Written instruction: Which lines in the items below contain the word "specified"? Pull out every such line and copy it in full.

-- start of Exercise data --

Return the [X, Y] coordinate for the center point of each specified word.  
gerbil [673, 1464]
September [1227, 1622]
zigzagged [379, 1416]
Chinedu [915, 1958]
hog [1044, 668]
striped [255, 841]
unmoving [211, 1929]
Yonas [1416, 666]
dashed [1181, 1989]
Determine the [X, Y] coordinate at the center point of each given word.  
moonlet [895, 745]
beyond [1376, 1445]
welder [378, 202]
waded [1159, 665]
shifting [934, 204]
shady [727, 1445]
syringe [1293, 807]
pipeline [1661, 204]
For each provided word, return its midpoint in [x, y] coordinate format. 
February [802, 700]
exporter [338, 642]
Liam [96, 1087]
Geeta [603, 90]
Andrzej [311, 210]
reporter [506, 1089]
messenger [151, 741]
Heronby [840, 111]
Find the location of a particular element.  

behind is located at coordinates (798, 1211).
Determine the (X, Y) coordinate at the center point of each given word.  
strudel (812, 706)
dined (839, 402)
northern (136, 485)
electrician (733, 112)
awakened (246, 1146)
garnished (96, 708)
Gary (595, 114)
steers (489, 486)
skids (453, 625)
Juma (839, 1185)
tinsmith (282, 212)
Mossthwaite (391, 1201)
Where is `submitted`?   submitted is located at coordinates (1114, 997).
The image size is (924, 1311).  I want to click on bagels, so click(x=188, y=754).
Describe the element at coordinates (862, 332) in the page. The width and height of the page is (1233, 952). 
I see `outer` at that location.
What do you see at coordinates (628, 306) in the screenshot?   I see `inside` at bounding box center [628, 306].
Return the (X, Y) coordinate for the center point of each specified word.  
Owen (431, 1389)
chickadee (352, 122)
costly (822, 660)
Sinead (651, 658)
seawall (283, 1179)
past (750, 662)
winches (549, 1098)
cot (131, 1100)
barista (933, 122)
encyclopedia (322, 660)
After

-- end of Exercise data --

Exercise response:
Return the [X, Y] coordinate for the center point of each specified word.  
Return the (X, Y) coordinate for the center point of each specified word.  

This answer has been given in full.